- Exercise aim -
Each entry below has to be written out again exactly.

- Revision tracking records -

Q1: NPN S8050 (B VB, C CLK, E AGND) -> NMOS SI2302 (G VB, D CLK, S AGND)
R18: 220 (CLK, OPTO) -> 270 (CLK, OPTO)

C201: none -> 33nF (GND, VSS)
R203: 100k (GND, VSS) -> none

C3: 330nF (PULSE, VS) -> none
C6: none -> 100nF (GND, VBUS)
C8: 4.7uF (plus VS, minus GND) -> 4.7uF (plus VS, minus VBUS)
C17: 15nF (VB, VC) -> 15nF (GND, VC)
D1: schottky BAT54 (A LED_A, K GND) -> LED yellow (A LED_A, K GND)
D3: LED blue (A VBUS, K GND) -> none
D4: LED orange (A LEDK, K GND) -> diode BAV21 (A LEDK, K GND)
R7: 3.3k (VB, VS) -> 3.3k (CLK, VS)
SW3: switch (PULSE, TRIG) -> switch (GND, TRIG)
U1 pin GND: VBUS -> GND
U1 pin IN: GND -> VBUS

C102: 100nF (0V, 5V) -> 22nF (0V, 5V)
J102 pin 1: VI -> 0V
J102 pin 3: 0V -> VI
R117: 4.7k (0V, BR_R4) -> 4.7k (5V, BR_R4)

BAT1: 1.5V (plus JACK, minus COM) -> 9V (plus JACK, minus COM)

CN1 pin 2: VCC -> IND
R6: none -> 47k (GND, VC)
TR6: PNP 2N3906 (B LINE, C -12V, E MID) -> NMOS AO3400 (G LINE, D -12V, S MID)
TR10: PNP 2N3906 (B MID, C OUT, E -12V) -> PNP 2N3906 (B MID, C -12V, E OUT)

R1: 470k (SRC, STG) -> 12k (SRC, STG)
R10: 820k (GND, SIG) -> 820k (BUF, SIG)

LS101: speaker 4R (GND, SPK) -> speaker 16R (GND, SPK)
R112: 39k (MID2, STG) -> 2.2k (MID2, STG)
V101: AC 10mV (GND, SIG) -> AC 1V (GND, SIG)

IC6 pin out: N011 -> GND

- Solution below -
Q1: NPN S8050 (B VB, C CLK, E AGND) -> NMOS SI2302 (G VB, D CLK, S AGND)
R18: 220 (CLK, OPTO) -> 270 (CLK, OPTO)

C201: none -> 33nF (GND, VSS)
R203: 100k (GND, VSS) -> none

C3: 330nF (PULSE, VS) -> none
C6: none -> 100nF (GND, VBUS)
C8: 4.7uF (plus VS, minus GND) -> 4.7uF (plus VS, minus VBUS)
C17: 15nF (VB, VC) -> 15nF (GND, VC)
D1: schottky BAT54 (A LED_A, K GND) -> LED yellow (A LED_A, K GND)
D3: LED blue (A VBUS, K GND) -> none
D4: LED orange (A LEDK, K GND) -> diode BAV21 (A LEDK, K GND)
R7: 3.3k (VB, VS) -> 3.3k (CLK, VS)
SW3: switch (PULSE, TRIG) -> switch (GND, TRIG)
U1 pin GND: VBUS -> GND
U1 pin IN: GND -> VBUS

C102: 100nF (0V, 5V) -> 22nF (0V, 5V)
J102 pin 1: VI -> 0V
J102 pin 3: 0V -> VI
R117: 4.7k (0V, BR_R4) -> 4.7k (5V, BR_R4)

BAT1: 1.5V (plus JACK, minus COM) -> 9V (plus JACK, minus COM)

CN1 pin 2: VCC -> IND
R6: none -> 47k (GND, VC)
TR6: PNP 2N3906 (B LINE, C -12V, E MID) -> NMOS AO3400 (G LINE, D -12V, S MID)
TR10: PNP 2N3906 (B MID, C OUT, E -12V) -> PNP 2N3906 (B MID, C -12V, E OUT)

R1: 470k (SRC, STG) -> 12k (SRC, STG)
R10: 820k (GND, SIG) -> 820k (BUF, SIG)

LS101: speaker 4R (GND, SPK) -> speaker 16R (GND, SPK)
R112: 39k (MID2, STG) -> 2.2k (MID2, STG)
V101: AC 10mV (GND, SIG) -> AC 1V (GND, SIG)

IC6 pin out: N011 -> GND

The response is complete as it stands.